◆ **What is expected**
Could you write out exactly the lines from the one that contains "yellow rectangle: (327, 71)" through the last line of the listing below, both included and nothing more?

▬▬▬▬▬▬

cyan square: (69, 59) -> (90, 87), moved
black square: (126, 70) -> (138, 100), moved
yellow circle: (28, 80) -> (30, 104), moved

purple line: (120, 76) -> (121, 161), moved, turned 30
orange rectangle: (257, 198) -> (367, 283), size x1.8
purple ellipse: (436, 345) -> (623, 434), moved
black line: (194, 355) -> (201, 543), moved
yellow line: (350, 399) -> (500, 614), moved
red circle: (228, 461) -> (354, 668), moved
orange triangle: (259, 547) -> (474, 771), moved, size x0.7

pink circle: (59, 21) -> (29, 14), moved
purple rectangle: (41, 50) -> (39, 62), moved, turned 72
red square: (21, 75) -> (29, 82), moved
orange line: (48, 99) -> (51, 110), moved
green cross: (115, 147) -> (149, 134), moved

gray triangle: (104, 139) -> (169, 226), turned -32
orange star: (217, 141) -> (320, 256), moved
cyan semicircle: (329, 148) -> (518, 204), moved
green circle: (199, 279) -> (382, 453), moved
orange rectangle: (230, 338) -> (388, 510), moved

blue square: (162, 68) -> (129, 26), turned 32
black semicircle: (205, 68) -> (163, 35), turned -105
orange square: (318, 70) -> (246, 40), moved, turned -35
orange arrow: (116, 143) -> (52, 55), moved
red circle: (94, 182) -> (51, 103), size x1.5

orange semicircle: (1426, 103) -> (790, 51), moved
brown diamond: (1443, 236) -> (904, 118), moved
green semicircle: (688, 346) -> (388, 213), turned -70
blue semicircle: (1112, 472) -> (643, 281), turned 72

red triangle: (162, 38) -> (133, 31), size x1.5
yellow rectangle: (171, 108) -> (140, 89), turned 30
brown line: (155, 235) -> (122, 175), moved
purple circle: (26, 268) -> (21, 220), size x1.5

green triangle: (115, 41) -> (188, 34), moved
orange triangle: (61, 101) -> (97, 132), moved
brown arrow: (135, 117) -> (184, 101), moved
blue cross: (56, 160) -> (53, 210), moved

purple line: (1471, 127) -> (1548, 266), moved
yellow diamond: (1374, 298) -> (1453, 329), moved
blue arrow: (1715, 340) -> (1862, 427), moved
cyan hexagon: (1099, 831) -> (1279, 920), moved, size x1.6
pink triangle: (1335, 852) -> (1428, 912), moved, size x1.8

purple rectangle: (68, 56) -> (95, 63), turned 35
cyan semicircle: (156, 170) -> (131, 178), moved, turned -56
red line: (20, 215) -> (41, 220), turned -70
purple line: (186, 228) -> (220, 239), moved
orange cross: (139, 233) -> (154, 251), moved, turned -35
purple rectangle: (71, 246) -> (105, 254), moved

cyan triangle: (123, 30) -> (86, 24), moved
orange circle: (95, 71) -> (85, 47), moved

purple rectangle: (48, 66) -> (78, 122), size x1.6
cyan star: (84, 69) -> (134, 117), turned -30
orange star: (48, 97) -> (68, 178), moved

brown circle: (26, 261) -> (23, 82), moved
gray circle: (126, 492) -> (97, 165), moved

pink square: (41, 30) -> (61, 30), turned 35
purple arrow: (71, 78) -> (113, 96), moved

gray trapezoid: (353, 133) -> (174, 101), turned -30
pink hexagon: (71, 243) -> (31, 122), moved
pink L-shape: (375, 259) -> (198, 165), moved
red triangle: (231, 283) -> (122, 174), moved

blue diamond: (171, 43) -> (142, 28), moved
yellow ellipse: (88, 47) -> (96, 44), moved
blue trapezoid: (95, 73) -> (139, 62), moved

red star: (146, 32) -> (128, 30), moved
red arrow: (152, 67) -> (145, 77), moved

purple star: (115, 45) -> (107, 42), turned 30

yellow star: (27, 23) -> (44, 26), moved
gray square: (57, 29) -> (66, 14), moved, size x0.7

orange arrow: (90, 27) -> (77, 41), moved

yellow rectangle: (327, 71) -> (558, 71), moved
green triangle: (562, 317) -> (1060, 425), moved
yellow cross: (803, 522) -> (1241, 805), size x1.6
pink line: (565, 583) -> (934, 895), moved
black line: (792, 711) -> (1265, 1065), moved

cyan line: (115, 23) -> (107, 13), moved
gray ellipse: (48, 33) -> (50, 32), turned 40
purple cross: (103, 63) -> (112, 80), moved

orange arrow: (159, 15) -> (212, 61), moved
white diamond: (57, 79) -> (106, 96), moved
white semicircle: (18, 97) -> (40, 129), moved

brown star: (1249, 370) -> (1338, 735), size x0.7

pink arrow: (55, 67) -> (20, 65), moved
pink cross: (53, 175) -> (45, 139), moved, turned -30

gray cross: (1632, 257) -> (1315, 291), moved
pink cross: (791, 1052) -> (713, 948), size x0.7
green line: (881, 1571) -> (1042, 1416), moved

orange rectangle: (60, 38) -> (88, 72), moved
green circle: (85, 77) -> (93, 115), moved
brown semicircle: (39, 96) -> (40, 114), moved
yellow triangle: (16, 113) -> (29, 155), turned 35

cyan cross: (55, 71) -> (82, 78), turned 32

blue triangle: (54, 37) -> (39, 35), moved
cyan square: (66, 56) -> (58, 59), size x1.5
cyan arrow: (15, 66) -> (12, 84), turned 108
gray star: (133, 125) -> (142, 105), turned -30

▬▬▬▬▬▬

◆ **Solution**
yellow rectangle: (327, 71) -> (558, 71), moved
green triangle: (562, 317) -> (1060, 425), moved
yellow cross: (803, 522) -> (1241, 805), size x1.6
pink line: (565, 583) -> (934, 895), moved
black line: (792, 711) -> (1265, 1065), moved

cyan line: (115, 23) -> (107, 13), moved
gray ellipse: (48, 33) -> (50, 32), turned 40
purple cross: (103, 63) -> (112, 80), moved

orange arrow: (159, 15) -> (212, 61), moved
white diamond: (57, 79) -> (106, 96), moved
white semicircle: (18, 97) -> (40, 129), moved

brown star: (1249, 370) -> (1338, 735), size x0.7

pink arrow: (55, 67) -> (20, 65), moved
pink cross: (53, 175) -> (45, 139), moved, turned -30

gray cross: (1632, 257) -> (1315, 291), moved
pink cross: (791, 1052) -> (713, 948), size x0.7
green line: (881, 1571) -> (1042, 1416), moved

orange rectangle: (60, 38) -> (88, 72), moved
green circle: (85, 77) -> (93, 115), moved
brown semicircle: (39, 96) -> (40, 114), moved
yellow triangle: (16, 113) -> (29, 155), turned 35

cyan cross: (55, 71) -> (82, 78), turned 32

blue triangle: (54, 37) -> (39, 35), moved
cyan square: (66, 56) -> (58, 59), size x1.5
cyan arrow: (15, 66) -> (12, 84), turned 108
gray star: (133, 125) -> (142, 105), turned -30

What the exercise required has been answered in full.